* _Task brief_
Take the data from its first line. Print each line exactly until the line containing "pink cup [163,217,246,298]" has been printed too.

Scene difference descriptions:
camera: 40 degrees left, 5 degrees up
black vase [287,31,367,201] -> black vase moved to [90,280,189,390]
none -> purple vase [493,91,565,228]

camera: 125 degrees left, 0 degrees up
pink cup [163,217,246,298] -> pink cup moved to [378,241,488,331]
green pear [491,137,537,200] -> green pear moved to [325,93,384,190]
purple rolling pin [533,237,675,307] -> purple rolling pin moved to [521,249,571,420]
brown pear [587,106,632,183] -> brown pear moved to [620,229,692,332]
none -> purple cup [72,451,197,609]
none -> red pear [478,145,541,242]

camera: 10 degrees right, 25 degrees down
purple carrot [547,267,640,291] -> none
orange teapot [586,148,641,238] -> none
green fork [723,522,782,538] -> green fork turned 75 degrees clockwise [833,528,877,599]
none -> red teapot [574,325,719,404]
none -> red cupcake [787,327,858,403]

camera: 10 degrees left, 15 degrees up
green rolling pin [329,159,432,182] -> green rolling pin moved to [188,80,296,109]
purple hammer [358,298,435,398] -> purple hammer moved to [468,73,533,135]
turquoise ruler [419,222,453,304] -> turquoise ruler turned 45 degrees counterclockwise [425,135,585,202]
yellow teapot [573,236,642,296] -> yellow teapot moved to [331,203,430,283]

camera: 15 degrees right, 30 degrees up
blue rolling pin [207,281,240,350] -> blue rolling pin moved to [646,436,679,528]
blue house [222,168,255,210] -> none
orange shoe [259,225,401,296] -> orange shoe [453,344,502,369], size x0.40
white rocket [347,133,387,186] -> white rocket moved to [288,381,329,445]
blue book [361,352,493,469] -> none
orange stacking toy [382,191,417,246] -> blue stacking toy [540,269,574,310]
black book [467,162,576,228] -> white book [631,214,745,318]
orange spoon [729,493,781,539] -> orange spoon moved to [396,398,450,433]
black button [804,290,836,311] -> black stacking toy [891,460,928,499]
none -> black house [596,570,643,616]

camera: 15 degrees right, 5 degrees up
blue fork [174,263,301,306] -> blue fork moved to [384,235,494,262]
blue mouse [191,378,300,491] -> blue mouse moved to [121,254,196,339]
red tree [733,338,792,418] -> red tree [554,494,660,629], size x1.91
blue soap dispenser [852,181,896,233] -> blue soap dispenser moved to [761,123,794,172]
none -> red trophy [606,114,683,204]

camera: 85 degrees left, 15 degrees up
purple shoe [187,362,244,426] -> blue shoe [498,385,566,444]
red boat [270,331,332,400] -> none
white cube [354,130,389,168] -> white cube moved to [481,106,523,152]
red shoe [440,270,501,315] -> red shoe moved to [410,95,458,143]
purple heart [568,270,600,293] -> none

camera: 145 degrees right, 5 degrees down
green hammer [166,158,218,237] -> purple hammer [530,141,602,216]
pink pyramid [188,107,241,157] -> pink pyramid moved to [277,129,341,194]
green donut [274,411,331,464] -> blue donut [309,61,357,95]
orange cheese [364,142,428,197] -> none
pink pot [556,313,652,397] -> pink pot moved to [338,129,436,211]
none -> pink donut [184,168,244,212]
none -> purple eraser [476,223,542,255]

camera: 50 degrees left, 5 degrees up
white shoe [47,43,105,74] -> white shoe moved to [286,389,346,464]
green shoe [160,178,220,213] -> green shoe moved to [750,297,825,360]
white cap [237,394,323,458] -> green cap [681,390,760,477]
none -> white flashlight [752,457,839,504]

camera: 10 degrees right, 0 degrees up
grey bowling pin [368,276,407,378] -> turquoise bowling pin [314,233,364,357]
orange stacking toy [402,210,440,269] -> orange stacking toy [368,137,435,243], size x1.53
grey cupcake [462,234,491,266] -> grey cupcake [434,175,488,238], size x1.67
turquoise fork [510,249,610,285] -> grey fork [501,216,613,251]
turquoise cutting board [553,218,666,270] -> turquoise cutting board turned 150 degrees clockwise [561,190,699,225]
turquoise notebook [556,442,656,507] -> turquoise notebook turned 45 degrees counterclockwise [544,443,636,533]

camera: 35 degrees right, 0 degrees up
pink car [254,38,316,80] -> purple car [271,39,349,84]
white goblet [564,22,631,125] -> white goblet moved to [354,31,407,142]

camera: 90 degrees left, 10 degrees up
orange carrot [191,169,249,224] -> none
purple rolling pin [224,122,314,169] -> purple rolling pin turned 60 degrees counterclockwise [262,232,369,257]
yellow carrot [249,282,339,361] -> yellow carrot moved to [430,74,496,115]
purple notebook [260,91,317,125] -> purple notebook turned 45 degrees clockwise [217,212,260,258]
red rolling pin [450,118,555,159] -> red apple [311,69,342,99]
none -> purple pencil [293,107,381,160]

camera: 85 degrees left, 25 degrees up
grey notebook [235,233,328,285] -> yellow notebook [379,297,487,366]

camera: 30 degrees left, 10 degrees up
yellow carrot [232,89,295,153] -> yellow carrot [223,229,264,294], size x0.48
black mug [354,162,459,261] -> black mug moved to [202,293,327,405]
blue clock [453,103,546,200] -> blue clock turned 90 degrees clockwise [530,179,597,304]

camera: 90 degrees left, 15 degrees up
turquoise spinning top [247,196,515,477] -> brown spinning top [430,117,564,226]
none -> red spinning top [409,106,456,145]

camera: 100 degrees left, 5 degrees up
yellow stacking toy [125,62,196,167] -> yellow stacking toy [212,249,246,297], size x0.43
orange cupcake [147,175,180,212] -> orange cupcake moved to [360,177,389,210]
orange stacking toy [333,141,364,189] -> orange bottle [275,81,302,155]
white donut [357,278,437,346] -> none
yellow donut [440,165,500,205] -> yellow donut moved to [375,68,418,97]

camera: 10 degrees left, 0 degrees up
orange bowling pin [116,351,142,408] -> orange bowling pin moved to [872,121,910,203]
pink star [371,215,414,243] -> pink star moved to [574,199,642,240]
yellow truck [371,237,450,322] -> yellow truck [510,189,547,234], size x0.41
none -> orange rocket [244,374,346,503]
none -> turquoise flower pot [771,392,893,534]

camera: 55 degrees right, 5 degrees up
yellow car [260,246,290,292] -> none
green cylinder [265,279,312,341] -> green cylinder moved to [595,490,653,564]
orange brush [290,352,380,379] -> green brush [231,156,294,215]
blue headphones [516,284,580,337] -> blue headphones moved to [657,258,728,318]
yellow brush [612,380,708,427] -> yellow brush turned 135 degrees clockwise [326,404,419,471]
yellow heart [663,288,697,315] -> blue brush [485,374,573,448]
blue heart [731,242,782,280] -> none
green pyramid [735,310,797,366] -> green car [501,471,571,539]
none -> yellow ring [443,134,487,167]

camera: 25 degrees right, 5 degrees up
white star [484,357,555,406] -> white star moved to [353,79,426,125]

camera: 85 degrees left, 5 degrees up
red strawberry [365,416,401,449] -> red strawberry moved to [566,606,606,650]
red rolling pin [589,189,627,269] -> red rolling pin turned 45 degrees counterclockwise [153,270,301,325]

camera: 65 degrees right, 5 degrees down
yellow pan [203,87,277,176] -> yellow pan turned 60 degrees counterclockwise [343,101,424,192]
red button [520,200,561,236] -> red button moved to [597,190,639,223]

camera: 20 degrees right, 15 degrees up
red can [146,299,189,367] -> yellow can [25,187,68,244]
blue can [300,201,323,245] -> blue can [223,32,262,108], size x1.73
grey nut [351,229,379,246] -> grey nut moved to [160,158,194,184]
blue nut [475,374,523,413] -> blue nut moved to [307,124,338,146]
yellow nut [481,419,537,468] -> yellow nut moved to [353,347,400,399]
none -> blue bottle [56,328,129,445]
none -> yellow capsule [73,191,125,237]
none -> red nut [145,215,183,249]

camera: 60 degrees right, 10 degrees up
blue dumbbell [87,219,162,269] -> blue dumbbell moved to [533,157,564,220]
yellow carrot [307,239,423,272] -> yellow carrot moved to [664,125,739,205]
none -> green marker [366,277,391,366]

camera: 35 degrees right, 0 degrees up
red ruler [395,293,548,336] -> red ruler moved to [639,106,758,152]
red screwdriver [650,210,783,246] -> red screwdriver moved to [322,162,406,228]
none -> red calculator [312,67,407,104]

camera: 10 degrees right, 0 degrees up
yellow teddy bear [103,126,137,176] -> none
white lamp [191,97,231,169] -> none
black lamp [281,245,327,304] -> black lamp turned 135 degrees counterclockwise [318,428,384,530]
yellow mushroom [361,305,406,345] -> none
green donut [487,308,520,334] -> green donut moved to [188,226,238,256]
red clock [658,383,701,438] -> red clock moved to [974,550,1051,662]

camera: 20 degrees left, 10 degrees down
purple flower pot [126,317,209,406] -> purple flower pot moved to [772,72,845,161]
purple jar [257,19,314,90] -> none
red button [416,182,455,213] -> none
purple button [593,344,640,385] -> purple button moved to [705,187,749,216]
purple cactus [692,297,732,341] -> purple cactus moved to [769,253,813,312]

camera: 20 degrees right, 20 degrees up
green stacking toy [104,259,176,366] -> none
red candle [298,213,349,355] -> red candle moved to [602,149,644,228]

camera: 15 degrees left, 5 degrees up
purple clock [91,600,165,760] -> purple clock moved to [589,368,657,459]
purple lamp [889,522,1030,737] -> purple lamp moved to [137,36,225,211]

* _Written solution_
camera: 40 degrees left, 5 degrees up
black vase [287,31,367,201] -> black vase moved to [90,280,189,390]
none -> purple vase [493,91,565,228]

camera: 125 degrees left, 0 degrees up
pink cup [163,217,246,298] -> pink cup moved to [378,241,488,331]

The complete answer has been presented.